--- YOUR ASSIGNMENT ---
Please filter the entries for the word "brown" and copy every line that has it.
START THE DATA
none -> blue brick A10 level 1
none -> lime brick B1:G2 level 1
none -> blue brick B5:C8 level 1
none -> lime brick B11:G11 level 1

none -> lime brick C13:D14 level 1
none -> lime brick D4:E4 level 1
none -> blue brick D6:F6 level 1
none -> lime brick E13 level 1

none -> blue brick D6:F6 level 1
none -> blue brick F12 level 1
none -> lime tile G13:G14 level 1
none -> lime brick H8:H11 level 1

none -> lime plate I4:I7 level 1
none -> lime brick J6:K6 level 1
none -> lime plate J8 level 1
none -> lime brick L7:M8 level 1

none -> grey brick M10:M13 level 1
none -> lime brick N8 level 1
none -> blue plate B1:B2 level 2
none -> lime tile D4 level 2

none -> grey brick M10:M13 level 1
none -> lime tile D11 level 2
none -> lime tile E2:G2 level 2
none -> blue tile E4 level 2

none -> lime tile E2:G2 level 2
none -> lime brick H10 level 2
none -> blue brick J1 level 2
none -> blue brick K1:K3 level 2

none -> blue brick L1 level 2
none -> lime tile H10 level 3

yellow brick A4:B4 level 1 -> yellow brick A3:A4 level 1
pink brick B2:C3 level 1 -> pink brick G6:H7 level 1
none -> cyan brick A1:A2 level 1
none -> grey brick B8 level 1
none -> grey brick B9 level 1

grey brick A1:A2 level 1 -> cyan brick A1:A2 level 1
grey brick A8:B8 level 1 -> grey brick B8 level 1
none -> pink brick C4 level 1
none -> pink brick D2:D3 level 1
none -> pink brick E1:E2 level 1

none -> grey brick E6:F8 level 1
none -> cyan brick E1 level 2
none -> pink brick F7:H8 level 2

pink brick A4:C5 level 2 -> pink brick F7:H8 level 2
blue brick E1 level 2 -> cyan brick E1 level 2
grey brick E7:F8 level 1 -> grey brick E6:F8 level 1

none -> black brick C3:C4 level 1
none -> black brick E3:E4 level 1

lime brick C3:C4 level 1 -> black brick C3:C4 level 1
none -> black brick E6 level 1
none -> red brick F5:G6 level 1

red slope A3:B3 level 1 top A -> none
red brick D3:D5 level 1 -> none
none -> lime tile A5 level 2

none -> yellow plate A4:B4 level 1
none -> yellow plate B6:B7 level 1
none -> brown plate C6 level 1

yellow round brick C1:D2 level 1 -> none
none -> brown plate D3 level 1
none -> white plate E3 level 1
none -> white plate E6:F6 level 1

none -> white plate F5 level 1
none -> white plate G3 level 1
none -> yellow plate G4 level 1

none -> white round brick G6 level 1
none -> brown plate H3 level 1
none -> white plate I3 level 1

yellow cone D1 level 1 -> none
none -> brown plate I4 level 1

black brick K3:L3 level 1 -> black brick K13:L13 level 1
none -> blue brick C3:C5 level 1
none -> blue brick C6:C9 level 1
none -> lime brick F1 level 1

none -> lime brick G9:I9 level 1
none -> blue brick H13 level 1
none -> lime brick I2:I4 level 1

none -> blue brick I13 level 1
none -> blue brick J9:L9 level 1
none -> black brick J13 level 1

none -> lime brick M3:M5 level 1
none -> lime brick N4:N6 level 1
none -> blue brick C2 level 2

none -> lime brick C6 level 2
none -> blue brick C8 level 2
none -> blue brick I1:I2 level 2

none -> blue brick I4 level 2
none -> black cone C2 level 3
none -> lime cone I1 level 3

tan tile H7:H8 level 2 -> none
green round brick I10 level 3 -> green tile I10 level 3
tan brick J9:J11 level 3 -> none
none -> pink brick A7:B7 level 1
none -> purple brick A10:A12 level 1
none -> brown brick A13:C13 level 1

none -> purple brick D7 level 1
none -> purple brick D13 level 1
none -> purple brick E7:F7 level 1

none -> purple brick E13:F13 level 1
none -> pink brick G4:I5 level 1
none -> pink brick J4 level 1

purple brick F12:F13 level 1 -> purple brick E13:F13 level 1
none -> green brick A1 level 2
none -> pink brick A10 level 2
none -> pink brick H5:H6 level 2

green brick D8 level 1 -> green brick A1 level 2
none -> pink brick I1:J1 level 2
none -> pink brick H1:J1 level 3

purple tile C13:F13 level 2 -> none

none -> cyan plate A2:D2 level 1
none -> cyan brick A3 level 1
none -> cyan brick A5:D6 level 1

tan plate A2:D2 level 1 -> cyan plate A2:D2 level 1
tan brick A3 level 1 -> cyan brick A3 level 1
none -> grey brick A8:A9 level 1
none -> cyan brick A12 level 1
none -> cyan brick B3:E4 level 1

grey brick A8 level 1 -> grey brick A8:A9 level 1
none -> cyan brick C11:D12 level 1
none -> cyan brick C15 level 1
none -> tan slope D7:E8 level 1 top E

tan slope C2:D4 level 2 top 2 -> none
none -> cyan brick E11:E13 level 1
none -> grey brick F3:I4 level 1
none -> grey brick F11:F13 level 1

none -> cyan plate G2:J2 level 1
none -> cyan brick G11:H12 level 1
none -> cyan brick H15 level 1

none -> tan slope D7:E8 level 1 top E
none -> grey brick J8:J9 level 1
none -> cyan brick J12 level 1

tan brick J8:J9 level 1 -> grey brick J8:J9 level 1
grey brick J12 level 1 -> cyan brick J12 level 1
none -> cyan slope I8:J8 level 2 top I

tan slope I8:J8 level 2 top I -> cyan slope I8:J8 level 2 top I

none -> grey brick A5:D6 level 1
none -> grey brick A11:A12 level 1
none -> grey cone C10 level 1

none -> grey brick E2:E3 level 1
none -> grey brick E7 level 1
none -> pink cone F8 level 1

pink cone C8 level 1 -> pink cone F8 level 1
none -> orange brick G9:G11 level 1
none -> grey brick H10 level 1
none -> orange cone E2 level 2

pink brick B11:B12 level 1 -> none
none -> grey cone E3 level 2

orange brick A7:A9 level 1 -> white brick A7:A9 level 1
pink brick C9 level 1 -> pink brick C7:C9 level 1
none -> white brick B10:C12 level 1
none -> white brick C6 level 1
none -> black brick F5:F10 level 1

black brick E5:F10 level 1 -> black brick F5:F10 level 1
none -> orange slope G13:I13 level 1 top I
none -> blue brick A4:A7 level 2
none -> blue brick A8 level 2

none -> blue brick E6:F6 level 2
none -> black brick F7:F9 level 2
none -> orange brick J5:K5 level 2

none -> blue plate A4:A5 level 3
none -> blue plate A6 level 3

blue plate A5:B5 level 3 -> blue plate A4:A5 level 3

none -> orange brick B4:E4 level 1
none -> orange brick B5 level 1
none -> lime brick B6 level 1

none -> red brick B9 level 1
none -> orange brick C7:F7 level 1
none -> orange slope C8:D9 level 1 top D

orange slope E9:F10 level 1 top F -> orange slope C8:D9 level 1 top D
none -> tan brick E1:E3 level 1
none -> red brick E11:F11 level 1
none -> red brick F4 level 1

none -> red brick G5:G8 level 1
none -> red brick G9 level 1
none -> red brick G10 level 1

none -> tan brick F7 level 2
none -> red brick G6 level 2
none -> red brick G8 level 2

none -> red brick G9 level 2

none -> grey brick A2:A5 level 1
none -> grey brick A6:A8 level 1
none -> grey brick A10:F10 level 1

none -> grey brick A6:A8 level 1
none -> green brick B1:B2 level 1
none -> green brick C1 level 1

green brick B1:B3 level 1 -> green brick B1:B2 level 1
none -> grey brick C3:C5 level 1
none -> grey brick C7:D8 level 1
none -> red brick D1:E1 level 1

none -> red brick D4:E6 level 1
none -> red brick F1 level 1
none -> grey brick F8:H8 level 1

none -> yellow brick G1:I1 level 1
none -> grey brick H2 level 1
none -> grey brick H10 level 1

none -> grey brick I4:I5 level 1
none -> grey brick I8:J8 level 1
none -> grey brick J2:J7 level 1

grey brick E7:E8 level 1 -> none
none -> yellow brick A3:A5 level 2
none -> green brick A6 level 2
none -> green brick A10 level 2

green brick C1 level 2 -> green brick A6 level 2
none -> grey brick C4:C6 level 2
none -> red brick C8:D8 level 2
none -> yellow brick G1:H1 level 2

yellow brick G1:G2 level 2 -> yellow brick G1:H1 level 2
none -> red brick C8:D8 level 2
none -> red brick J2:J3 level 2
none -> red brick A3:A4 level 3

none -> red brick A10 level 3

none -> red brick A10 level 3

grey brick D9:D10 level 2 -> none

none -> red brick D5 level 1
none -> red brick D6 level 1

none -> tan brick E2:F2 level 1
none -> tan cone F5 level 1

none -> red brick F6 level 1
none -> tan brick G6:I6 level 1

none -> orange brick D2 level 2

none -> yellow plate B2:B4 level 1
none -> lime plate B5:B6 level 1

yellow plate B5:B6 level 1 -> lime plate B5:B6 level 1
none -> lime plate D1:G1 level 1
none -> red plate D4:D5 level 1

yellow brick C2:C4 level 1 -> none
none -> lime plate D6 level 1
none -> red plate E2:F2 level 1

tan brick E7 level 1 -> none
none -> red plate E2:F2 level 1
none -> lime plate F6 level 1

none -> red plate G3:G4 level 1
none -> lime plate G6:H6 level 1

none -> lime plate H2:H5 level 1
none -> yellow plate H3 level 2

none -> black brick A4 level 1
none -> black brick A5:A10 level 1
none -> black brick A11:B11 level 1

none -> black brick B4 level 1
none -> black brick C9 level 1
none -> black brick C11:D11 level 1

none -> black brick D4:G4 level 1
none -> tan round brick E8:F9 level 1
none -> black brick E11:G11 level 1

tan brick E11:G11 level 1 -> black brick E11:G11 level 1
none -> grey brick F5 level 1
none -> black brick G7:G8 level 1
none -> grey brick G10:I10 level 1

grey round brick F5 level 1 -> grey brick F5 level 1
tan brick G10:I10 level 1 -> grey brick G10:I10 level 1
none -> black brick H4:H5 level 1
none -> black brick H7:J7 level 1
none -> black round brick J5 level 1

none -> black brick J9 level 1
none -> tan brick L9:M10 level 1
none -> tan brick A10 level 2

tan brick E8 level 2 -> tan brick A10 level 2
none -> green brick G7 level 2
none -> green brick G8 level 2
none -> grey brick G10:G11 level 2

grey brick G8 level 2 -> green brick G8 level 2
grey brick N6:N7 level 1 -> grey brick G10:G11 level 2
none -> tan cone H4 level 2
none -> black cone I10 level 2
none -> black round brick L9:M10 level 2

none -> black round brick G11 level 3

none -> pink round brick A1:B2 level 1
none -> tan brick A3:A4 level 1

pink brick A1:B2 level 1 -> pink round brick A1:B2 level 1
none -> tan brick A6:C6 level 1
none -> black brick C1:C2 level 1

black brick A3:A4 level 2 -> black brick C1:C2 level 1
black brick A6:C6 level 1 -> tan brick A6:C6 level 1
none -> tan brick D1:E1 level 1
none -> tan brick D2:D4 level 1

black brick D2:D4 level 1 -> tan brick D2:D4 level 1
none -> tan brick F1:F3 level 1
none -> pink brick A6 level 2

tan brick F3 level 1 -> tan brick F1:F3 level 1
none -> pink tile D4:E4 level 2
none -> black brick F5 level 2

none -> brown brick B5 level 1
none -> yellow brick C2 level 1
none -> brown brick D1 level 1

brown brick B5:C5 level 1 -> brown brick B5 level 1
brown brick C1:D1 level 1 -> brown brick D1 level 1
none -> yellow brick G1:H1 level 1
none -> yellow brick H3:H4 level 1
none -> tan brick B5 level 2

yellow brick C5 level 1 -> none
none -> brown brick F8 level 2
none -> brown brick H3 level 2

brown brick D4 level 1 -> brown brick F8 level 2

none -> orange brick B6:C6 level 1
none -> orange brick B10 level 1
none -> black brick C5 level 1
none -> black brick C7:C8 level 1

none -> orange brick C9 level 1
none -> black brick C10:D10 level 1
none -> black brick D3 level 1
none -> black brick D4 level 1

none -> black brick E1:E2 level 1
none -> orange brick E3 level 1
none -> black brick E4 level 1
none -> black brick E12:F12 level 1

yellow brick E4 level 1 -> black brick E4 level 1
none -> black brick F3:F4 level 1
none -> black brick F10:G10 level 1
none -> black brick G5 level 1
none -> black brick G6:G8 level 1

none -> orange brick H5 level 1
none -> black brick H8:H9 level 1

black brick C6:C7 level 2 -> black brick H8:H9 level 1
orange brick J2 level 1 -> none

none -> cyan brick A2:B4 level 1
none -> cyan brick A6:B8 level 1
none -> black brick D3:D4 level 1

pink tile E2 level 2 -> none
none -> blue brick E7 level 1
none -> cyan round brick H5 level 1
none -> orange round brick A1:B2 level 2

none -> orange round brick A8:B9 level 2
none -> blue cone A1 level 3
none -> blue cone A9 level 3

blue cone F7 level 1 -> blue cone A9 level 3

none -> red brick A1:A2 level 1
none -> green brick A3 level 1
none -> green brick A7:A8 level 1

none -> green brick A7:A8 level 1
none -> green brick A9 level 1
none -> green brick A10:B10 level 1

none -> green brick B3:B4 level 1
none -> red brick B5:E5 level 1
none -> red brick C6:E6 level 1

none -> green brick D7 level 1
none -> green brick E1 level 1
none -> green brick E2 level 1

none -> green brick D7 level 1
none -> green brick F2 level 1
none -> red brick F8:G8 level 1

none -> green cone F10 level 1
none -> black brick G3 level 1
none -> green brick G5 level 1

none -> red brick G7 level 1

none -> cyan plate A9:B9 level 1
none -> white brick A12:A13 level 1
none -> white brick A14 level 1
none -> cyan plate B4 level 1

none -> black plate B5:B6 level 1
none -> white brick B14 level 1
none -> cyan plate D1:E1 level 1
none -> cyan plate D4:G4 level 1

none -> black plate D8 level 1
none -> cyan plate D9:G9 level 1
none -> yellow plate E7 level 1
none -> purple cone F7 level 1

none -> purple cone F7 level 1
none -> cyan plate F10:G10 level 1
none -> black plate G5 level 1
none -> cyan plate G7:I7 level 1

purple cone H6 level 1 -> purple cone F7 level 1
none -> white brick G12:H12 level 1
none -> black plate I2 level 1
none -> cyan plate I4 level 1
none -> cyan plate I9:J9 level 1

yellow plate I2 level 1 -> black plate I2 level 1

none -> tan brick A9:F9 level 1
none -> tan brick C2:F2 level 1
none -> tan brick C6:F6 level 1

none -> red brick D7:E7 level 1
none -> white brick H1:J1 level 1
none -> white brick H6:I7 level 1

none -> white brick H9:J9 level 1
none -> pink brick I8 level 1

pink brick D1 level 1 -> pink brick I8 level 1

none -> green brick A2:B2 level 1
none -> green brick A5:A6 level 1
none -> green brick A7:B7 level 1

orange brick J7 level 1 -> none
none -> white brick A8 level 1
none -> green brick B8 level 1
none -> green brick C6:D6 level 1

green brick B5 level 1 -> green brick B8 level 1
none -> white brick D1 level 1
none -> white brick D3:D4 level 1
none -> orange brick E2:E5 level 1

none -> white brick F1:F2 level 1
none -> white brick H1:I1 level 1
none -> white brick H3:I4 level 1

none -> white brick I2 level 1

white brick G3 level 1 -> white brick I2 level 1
END THE DATA
--- RESPONSE BELOW ---
none -> brown plate C6 level 1
none -> brown plate D3 level 1
none -> brown plate H3 level 1
none -> brown plate I4 level 1
none -> brown brick A13:C13 level 1
none -> brown brick B5 level 1
none -> brown brick D1 level 1
brown brick B5:C5 level 1 -> brown brick B5 level 1
brown brick C1:D1 level 1 -> brown brick D1 level 1
none -> brown brick F8 level 2
none -> brown brick H3 level 2
brown brick D4 level 1 -> brown brick F8 level 2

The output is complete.